■ **SOURCE MATERIAL**
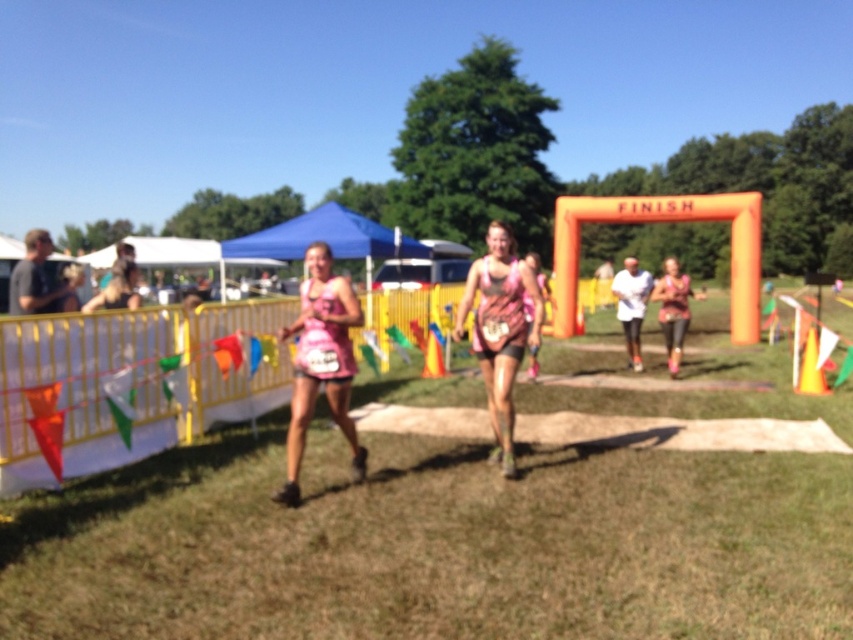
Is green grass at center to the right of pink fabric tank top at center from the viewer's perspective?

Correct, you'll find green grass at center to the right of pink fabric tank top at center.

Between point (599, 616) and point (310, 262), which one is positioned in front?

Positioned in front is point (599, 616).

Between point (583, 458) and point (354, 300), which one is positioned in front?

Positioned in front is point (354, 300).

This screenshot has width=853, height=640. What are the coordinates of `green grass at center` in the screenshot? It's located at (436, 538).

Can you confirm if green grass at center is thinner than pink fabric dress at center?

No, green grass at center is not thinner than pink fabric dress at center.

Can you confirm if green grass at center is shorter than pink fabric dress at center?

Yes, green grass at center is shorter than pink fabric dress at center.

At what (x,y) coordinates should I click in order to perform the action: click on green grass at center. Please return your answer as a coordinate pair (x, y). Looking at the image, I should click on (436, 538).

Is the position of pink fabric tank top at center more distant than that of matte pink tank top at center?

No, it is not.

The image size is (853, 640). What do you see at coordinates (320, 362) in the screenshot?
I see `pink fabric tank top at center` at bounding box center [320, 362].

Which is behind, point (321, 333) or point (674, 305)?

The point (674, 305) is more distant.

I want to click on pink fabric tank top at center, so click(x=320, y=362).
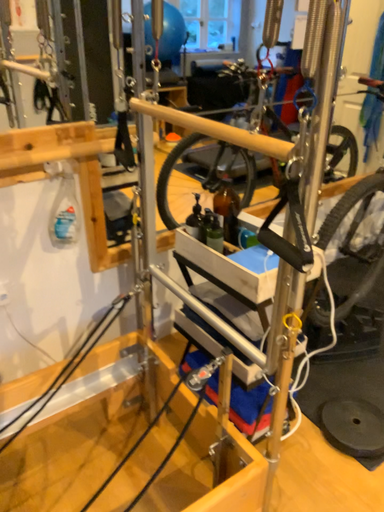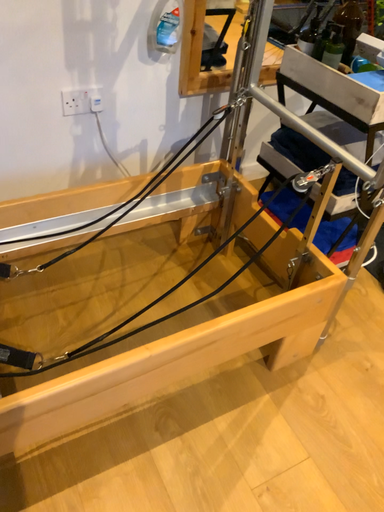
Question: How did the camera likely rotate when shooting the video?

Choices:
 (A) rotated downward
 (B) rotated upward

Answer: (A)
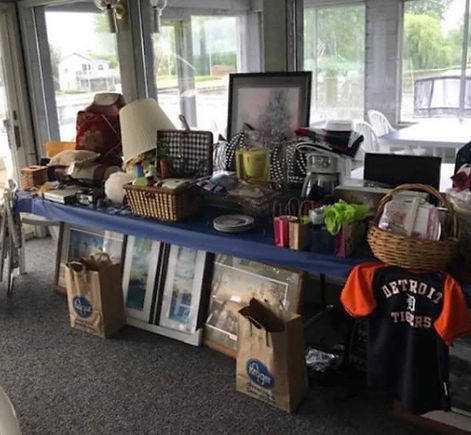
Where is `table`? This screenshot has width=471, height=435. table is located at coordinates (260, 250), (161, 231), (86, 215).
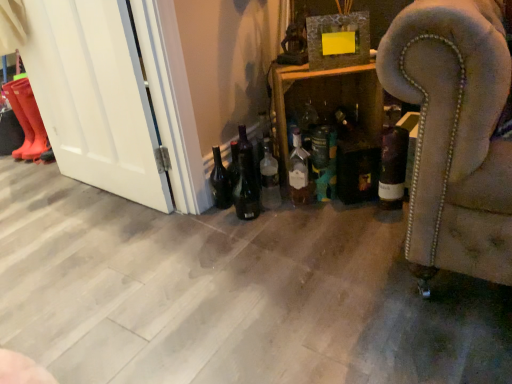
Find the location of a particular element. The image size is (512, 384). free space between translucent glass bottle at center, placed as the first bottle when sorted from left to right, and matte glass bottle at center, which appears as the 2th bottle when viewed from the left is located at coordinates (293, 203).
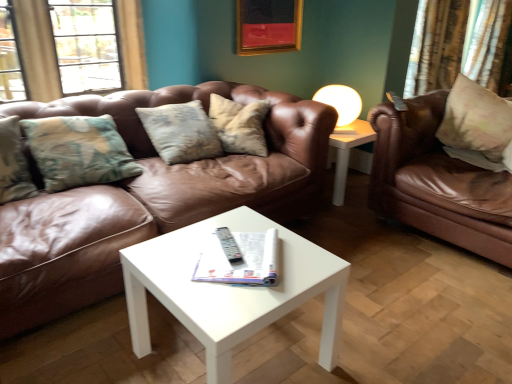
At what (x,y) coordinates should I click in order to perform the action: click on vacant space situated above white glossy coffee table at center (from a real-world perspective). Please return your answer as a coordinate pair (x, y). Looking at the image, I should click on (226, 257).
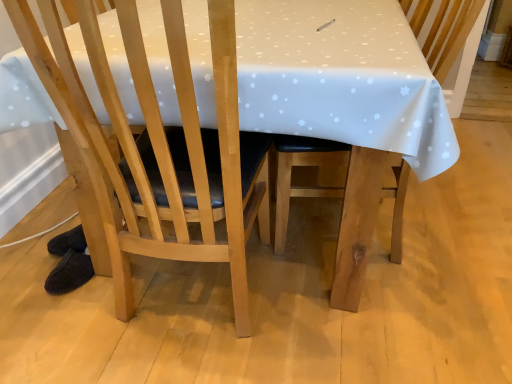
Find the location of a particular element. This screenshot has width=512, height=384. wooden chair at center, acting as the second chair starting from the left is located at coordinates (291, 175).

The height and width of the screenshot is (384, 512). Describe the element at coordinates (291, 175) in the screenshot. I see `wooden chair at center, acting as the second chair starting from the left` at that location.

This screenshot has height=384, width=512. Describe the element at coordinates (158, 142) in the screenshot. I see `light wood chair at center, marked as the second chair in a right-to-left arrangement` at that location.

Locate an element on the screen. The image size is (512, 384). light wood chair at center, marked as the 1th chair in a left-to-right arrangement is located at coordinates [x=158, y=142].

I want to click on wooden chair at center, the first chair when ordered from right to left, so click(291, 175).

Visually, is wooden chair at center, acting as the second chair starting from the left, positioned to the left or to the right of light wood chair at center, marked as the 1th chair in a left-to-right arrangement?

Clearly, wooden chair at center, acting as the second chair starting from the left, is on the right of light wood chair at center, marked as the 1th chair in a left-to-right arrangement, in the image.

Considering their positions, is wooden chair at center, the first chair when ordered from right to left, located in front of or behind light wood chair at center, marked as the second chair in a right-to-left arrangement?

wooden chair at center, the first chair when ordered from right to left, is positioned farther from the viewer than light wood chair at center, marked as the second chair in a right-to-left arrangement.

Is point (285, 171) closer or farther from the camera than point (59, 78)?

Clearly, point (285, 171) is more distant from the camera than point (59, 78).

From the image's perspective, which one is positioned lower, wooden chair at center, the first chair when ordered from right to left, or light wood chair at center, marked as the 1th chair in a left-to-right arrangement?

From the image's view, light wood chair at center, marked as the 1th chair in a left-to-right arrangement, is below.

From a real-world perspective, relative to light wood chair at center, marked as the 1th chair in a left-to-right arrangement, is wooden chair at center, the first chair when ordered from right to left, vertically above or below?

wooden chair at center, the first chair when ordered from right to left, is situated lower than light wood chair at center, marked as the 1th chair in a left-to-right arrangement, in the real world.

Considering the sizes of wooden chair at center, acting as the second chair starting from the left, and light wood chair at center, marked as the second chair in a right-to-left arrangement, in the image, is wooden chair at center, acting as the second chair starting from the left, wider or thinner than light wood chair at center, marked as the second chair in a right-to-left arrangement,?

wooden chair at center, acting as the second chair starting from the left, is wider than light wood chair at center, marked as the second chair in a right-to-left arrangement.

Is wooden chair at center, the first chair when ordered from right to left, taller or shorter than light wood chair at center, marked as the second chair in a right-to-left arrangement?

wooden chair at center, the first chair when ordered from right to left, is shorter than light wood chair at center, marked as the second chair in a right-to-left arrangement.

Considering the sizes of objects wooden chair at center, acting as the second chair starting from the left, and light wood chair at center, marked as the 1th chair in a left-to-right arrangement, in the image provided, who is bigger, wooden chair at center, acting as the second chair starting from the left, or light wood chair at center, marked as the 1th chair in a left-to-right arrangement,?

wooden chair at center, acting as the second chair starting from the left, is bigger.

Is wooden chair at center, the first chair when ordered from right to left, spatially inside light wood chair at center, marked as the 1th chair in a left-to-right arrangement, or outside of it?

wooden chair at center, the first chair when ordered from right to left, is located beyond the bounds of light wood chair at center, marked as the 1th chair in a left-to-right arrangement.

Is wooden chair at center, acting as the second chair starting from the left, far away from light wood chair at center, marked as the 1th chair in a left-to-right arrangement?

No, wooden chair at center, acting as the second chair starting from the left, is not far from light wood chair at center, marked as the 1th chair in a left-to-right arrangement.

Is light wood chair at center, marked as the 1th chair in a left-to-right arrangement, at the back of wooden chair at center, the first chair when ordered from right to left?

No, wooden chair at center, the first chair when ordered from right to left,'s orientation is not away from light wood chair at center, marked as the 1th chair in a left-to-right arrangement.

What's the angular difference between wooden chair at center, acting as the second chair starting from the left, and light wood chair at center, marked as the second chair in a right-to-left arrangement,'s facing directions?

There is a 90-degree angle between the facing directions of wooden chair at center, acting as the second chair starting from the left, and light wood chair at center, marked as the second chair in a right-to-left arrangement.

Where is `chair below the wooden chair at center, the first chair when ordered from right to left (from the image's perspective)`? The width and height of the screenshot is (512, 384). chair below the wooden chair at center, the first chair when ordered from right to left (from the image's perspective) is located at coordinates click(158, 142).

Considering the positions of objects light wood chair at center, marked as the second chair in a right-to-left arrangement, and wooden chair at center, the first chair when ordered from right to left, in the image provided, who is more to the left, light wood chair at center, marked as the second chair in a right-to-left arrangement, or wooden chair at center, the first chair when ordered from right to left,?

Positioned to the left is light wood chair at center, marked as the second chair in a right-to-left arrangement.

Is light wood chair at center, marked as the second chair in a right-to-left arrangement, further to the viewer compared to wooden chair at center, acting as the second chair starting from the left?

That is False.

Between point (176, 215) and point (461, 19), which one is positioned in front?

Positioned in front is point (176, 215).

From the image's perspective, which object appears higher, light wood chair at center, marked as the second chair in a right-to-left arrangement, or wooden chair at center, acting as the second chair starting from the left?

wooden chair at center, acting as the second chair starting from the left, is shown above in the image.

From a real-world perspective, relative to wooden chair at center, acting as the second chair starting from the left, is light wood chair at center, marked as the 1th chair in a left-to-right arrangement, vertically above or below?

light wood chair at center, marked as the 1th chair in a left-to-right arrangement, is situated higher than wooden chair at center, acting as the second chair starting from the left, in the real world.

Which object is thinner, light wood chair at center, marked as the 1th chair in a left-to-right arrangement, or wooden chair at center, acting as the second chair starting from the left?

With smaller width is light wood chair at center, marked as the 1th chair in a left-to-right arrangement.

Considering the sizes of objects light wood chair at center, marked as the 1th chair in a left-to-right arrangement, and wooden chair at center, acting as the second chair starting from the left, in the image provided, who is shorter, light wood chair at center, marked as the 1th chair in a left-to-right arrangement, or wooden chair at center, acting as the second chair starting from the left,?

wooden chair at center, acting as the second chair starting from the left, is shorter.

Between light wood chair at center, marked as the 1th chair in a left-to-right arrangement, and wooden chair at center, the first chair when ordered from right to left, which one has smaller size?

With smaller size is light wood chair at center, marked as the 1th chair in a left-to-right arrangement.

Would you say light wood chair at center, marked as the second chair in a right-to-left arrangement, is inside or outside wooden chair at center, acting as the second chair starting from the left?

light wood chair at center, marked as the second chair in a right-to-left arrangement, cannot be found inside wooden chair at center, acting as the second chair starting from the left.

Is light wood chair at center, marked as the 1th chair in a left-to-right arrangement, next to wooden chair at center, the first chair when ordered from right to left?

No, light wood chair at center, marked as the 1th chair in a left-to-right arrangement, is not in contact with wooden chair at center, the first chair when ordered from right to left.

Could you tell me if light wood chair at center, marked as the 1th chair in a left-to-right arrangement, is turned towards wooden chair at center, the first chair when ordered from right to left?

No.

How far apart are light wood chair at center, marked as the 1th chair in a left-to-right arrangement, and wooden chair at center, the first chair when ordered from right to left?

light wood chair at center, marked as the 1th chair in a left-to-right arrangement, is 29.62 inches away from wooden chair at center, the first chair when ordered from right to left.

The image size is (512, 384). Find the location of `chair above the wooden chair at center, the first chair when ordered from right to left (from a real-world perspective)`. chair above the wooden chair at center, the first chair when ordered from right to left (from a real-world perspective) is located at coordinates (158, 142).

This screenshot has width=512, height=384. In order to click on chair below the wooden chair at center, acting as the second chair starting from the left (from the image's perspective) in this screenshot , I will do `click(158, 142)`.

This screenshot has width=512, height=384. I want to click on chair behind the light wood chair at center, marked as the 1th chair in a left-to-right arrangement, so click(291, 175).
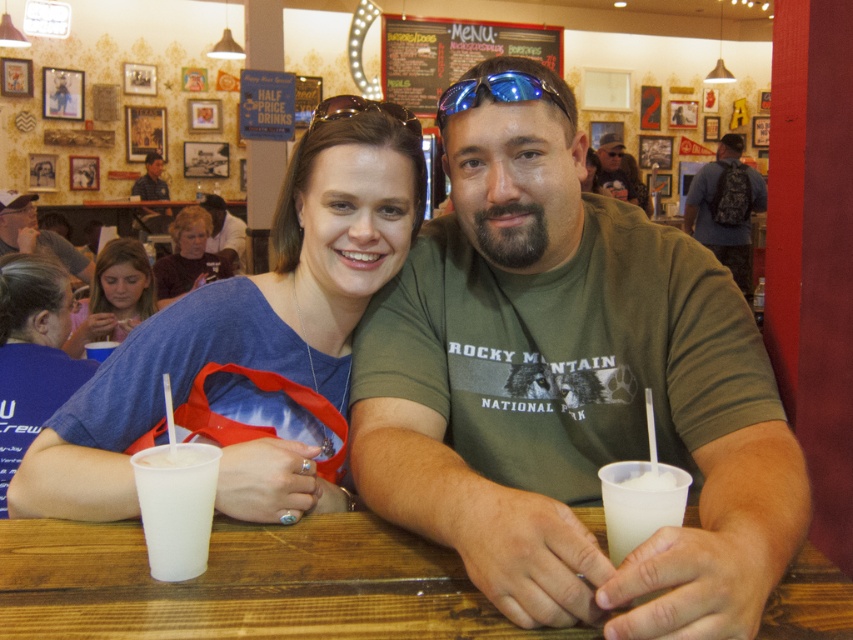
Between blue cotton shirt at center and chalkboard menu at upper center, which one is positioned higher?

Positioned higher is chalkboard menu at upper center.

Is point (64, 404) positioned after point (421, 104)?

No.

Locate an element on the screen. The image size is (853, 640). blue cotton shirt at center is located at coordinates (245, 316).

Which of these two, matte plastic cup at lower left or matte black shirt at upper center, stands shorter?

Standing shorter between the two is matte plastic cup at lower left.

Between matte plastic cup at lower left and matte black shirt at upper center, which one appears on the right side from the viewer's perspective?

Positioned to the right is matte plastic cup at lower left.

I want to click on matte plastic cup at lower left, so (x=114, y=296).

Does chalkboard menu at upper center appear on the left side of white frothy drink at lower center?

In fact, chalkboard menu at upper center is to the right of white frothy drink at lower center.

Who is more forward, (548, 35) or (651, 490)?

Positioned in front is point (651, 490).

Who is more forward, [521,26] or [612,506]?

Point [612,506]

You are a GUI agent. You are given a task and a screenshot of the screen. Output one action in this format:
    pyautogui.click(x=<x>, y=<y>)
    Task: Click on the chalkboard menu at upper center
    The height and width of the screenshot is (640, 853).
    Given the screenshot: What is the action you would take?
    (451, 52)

■ **SHORT EXERCISE**
What do you get if you return, unchanged, everything in the rows from the line containing "Correct, you'll find" down to the line containing "Positioned in front is point (599, 616).", both lines included?

■ **ANSWER IN FULL**
Correct, you'll find green grass at center to the right of pink fabric tank top at center.

Between point (599, 616) and point (310, 262), which one is positioned in front?

Positioned in front is point (599, 616).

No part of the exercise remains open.